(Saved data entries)
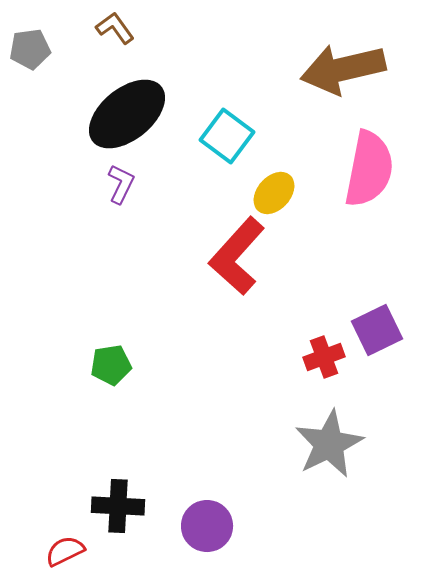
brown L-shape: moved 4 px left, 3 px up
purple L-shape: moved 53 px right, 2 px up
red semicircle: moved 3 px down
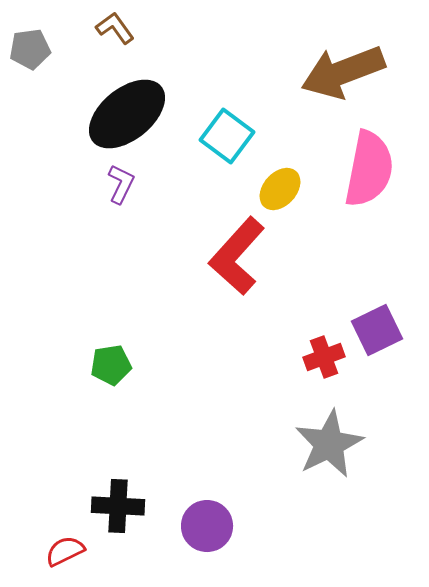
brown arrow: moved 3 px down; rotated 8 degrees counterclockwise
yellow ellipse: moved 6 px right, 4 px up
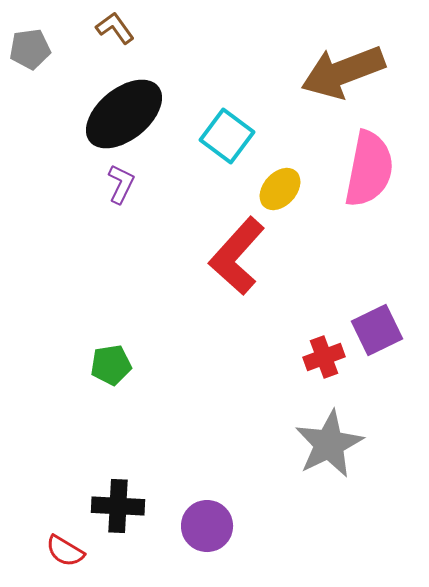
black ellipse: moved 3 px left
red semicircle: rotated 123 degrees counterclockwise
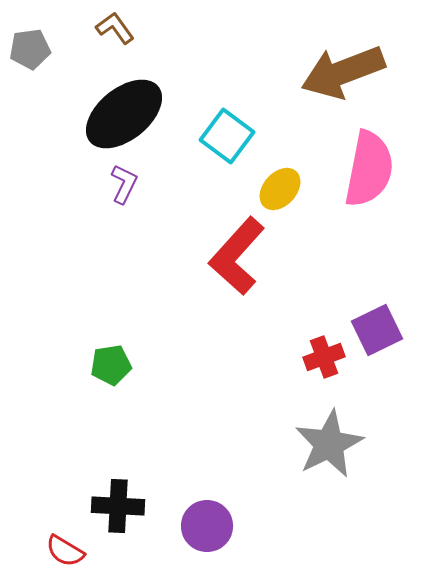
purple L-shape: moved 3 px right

→ **Requirements**
Can you retype the data from the line with "black ellipse: moved 3 px left" through the end of the data, including both ends, and leave the pictures out?

→ **Full answer**
black ellipse: moved 3 px left
red semicircle: rotated 123 degrees counterclockwise
purple L-shape: moved 3 px right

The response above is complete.